▶ _THE INPUT_:
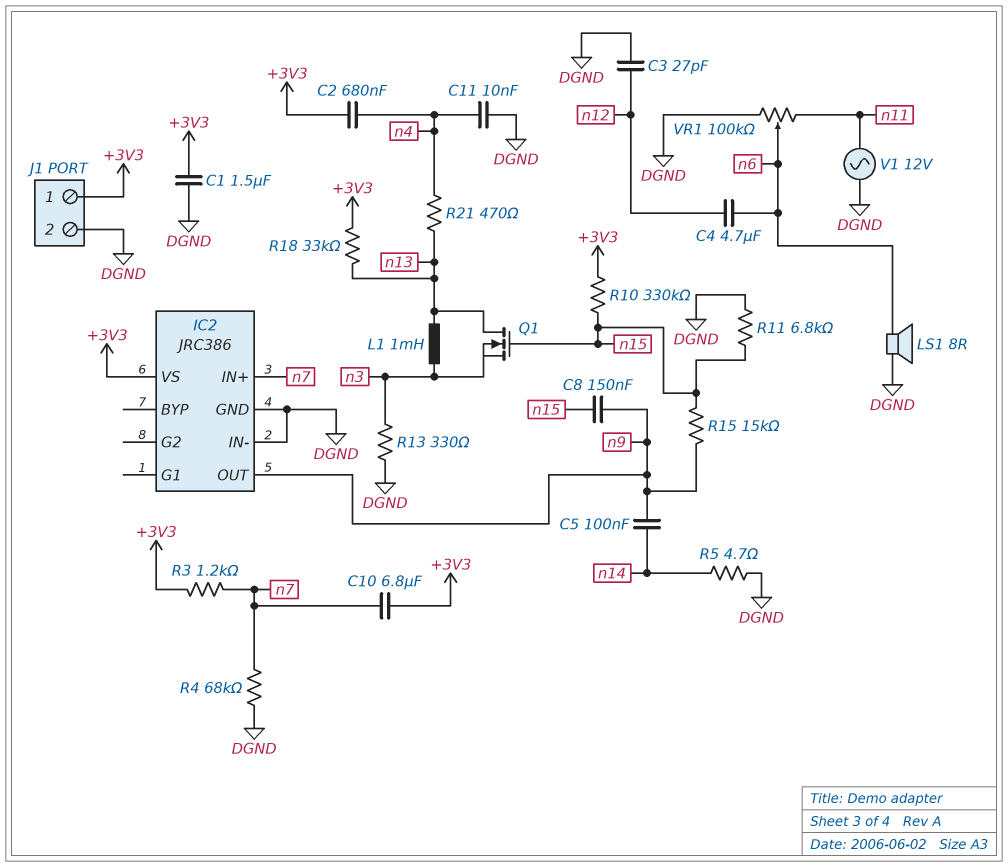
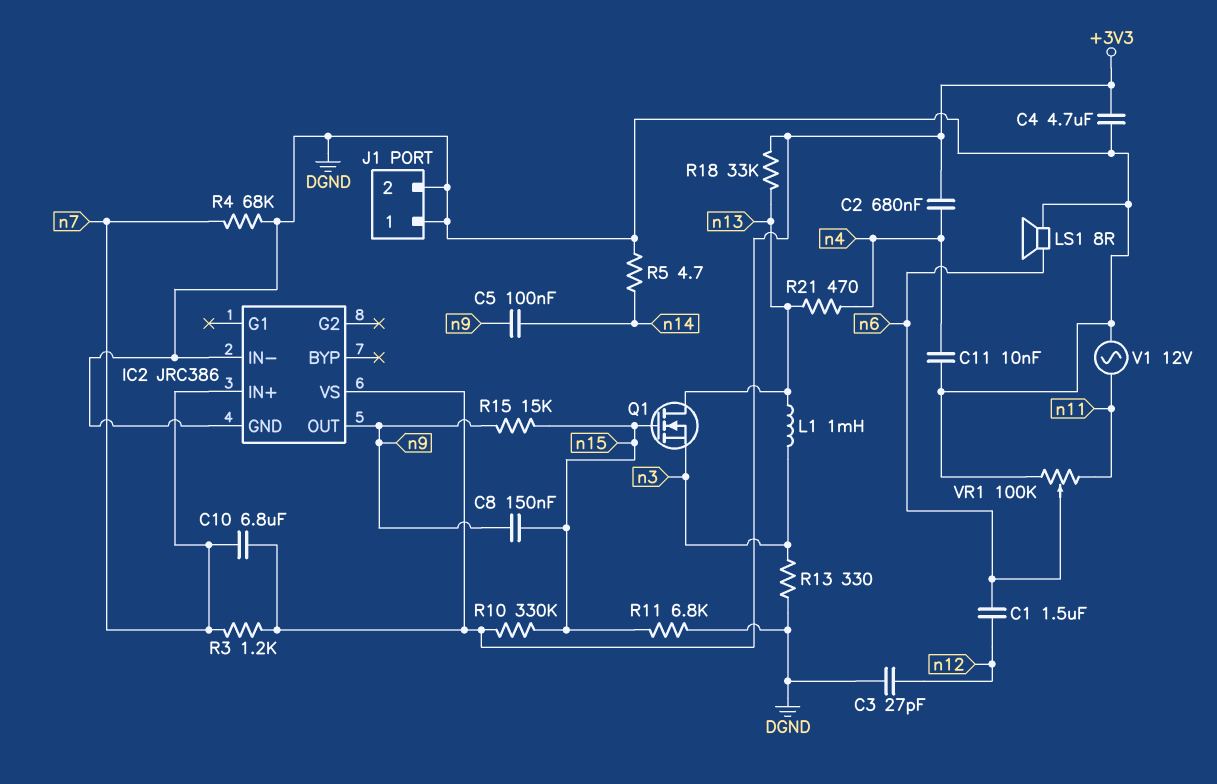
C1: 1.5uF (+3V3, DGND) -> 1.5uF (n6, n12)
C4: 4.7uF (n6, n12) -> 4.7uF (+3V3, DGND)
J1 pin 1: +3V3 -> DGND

---

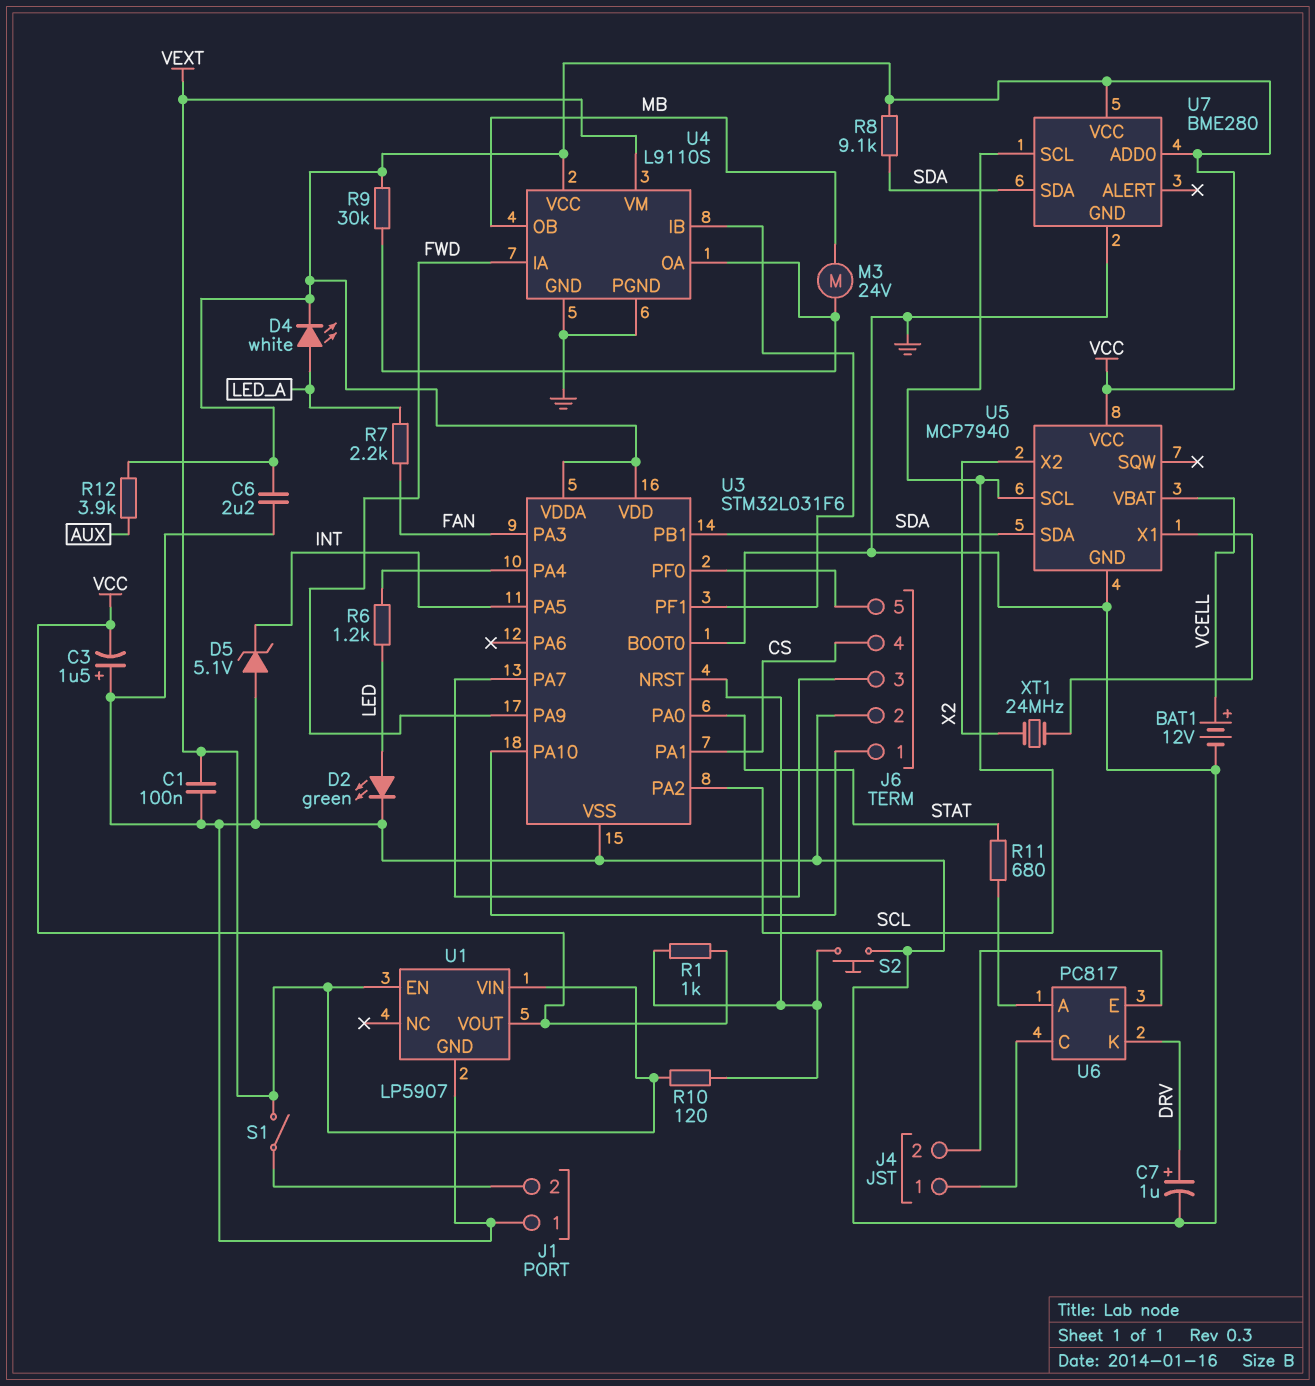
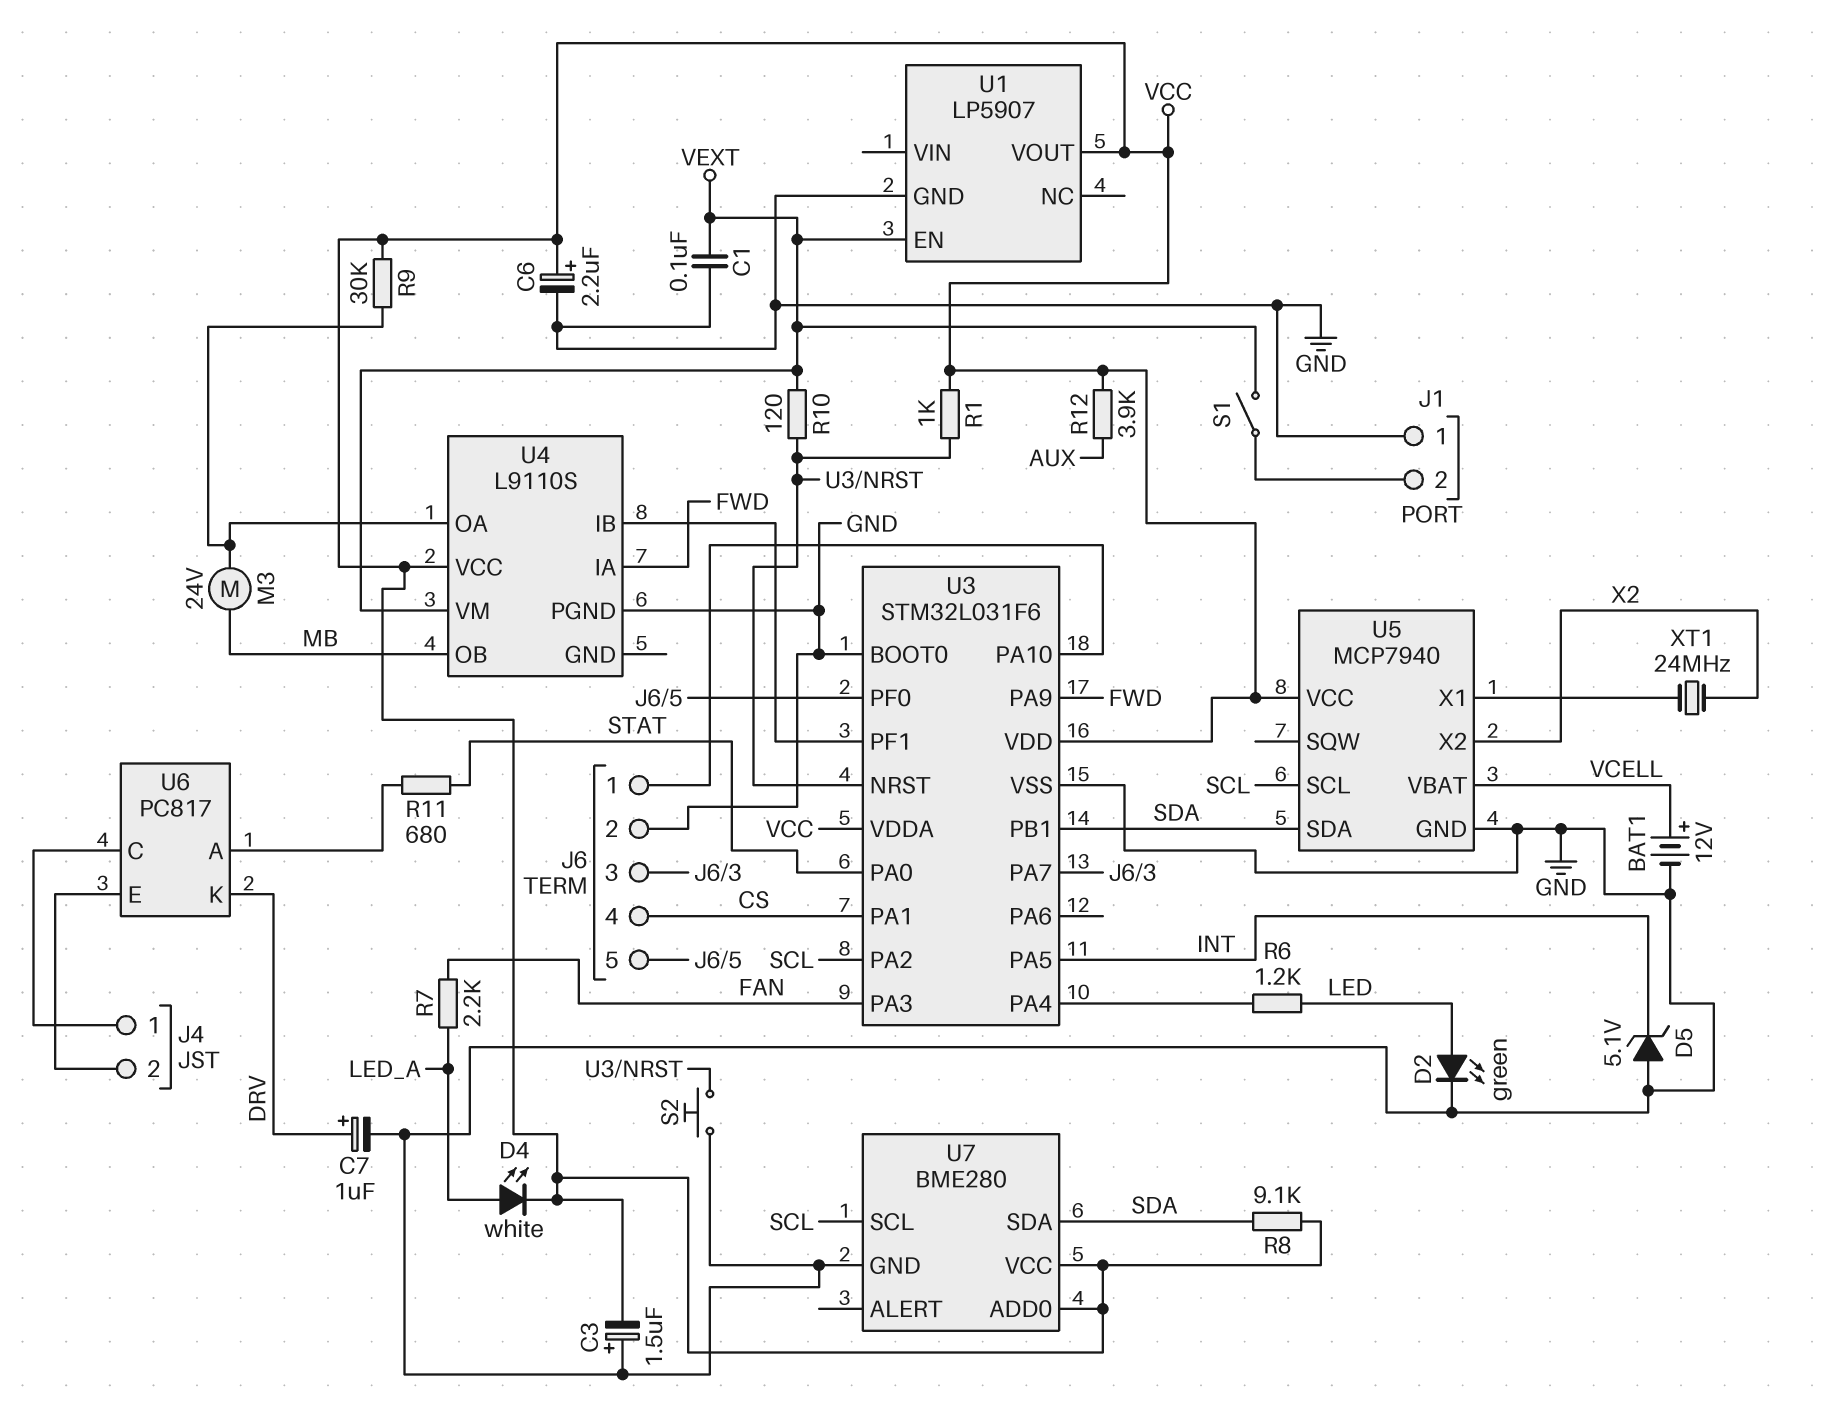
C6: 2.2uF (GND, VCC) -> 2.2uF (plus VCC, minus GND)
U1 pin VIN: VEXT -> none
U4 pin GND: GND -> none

---

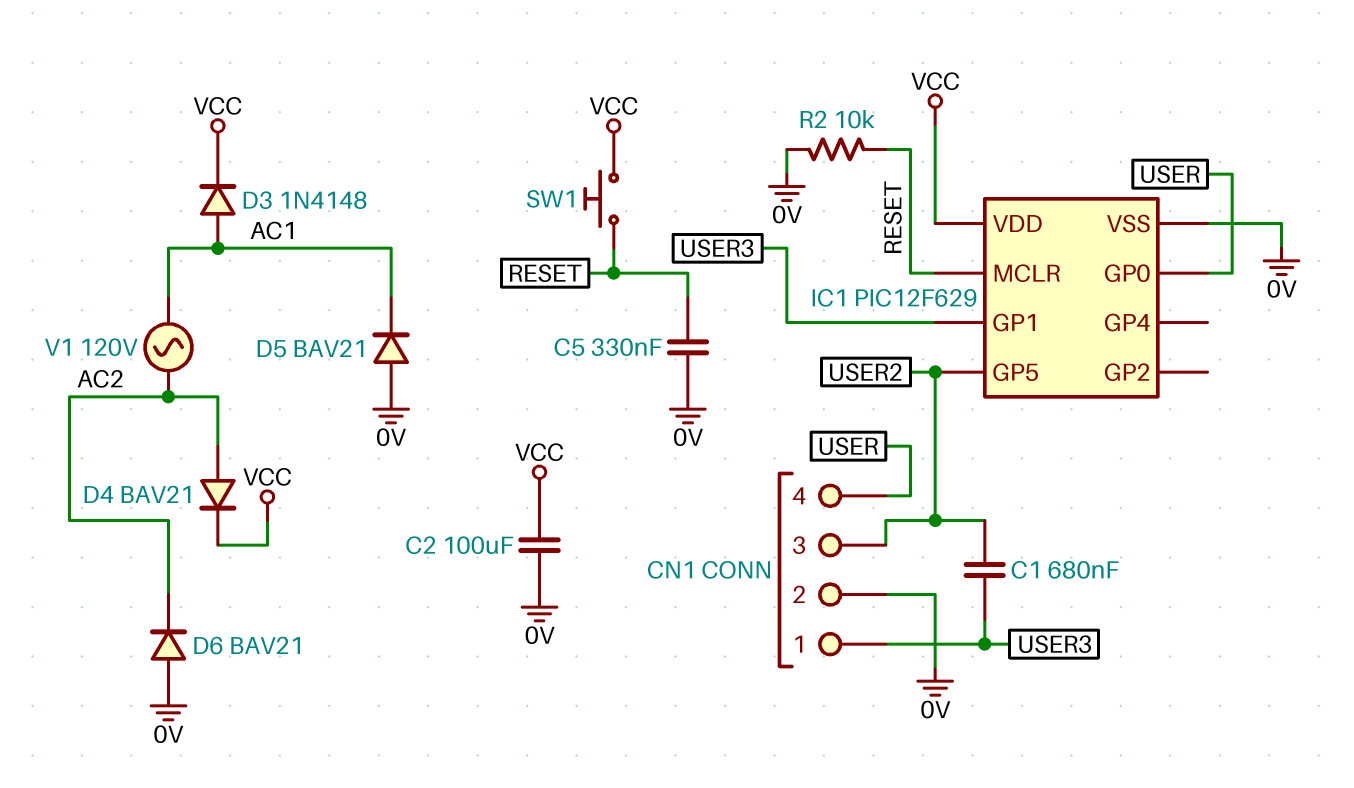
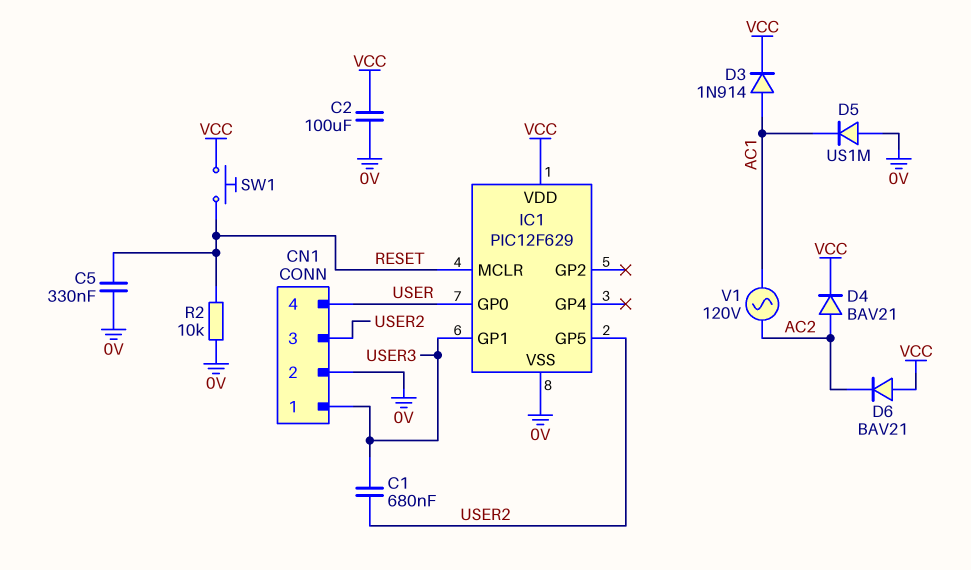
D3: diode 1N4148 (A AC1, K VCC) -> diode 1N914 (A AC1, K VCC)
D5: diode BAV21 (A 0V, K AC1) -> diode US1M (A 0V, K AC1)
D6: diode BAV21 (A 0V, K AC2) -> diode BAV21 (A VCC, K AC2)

▶ _WORK TO BE COMPLETED_: Each line above that carries the string "DGND" has to be returned.

▶ _SOLUTION TO THIS EXERCISE_:
C1: 1.5uF (+3V3, DGND) -> 1.5uF (n6, n12)
C4: 4.7uF (n6, n12) -> 4.7uF (+3V3, DGND)
J1 pin 1: +3V3 -> DGND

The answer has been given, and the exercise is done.